• _AIM OF THE TASK_
No image is to be carried over; reproduce the rest of the listing word for word.

• _ENTRIES SUPPLIED_
○ ○ ○ ○ ○
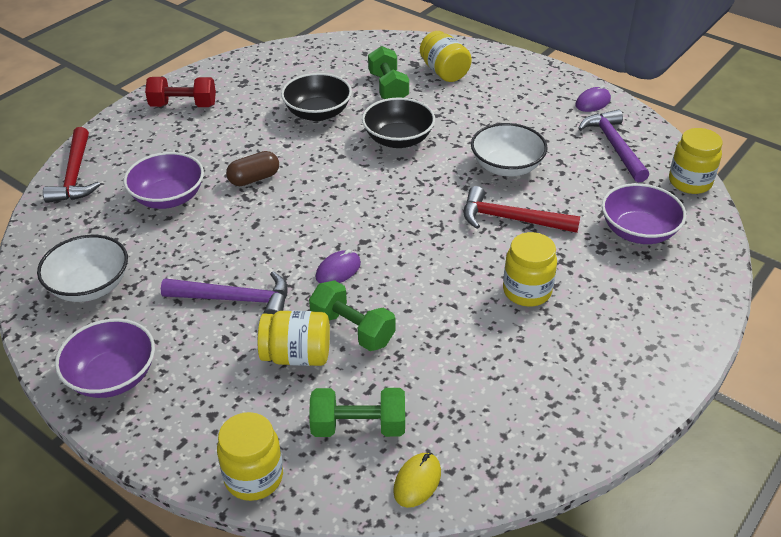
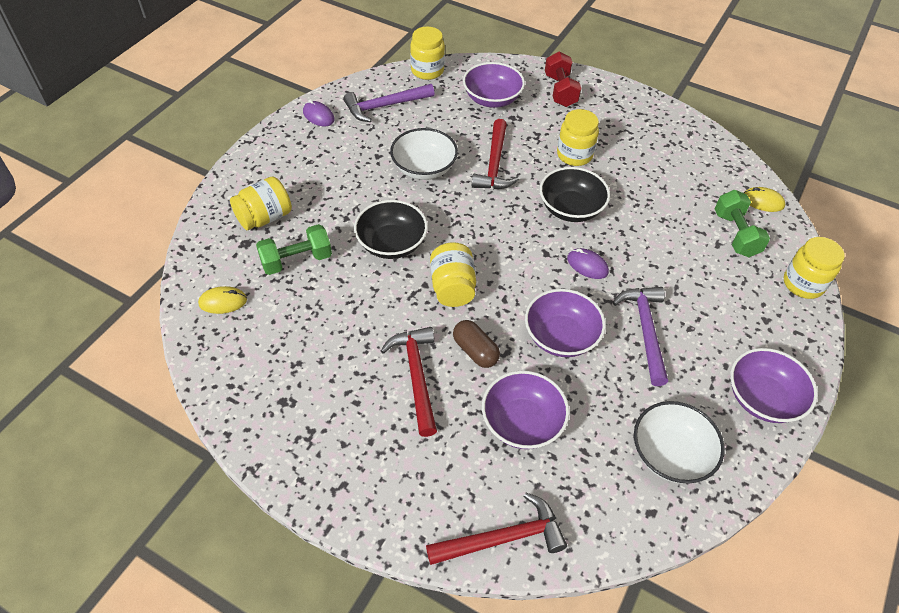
camera: 100 degrees left, 10 degrees up
(183, 105) = (342, 457): red dumbbell -> red dumbbell (560, 91)
(241, 144) = (416, 376): none -> red hammer
(250, 235) = (561, 336): none -> purple bowl
(297, 355) = (688, 278): yellow jar -> yellow jar (452, 287)
(318, 113) = (350, 315): black bowl -> black bowl (571, 209)
(351, 54) = (223, 302): none -> yellow mouse
(352, 329) = (649, 248): green dumbbell -> none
○ ○ ○ ○ ○
• _FINISHED EXERCISE_
camera: 100 degrees left, 10 degrees up
(183, 105) = (342, 457): red dumbbell -> red dumbbell (560, 91)
(241, 144) = (416, 376): none -> red hammer
(250, 235) = (561, 336): none -> purple bowl
(297, 355) = (688, 278): yellow jar -> yellow jar (452, 287)
(318, 113) = (350, 315): black bowl -> black bowl (571, 209)
(351, 54) = (223, 302): none -> yellow mouse
(352, 329) = (649, 248): green dumbbell -> none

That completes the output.